**Exercise:** Reproduce exactly the lines of the material beneath, from the line that contains "camera: 15 degrees left, 0 degrees up" to the line that contains "orange piece of cheese 588", both included, and no other lines.

**Input data:**
--- START ---

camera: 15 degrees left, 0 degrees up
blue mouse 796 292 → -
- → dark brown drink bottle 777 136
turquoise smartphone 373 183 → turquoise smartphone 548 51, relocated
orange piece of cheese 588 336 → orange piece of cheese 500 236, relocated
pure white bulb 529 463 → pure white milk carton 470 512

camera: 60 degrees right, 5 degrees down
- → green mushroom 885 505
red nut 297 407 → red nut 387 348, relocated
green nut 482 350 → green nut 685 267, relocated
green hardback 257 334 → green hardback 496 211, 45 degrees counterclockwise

--- END ---
--- START ---

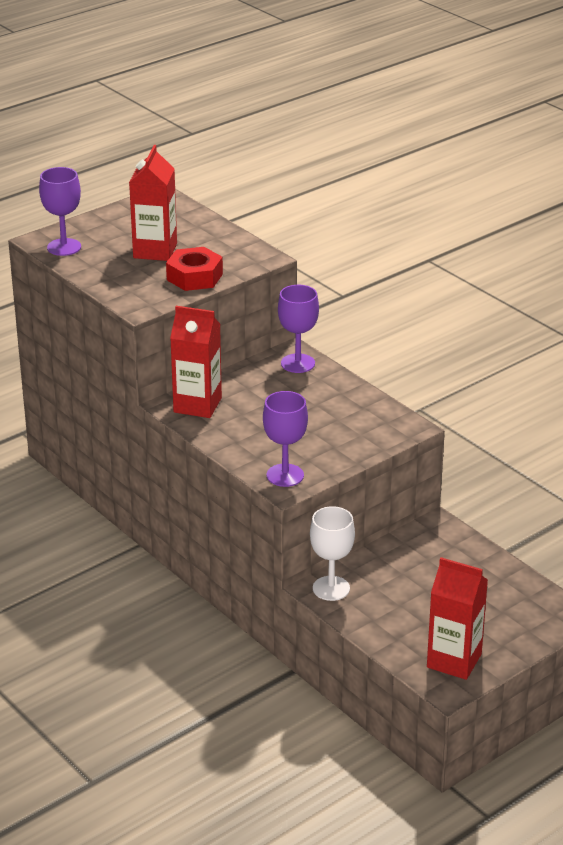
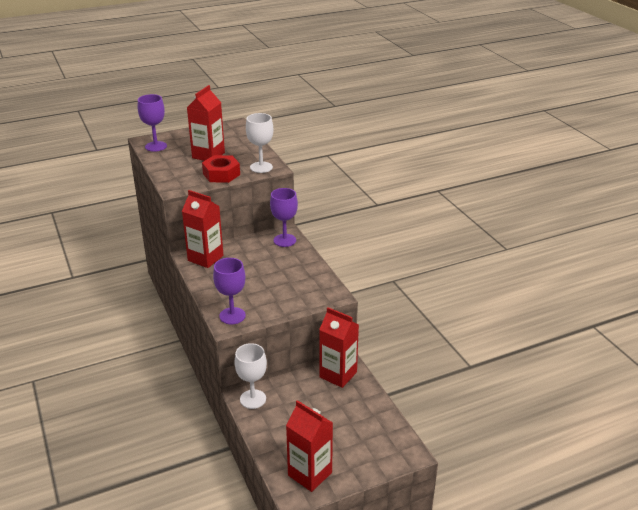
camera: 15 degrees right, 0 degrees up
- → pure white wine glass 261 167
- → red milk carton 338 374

--- END ---

**Task result:**
camera: 15 degrees left, 0 degrees up
blue mouse 796 292 → -
- → dark brown drink bottle 777 136
turquoise smartphone 373 183 → turquoise smartphone 548 51, relocated
orange piece of cheese 588 336 → orange piece of cheese 500 236, relocated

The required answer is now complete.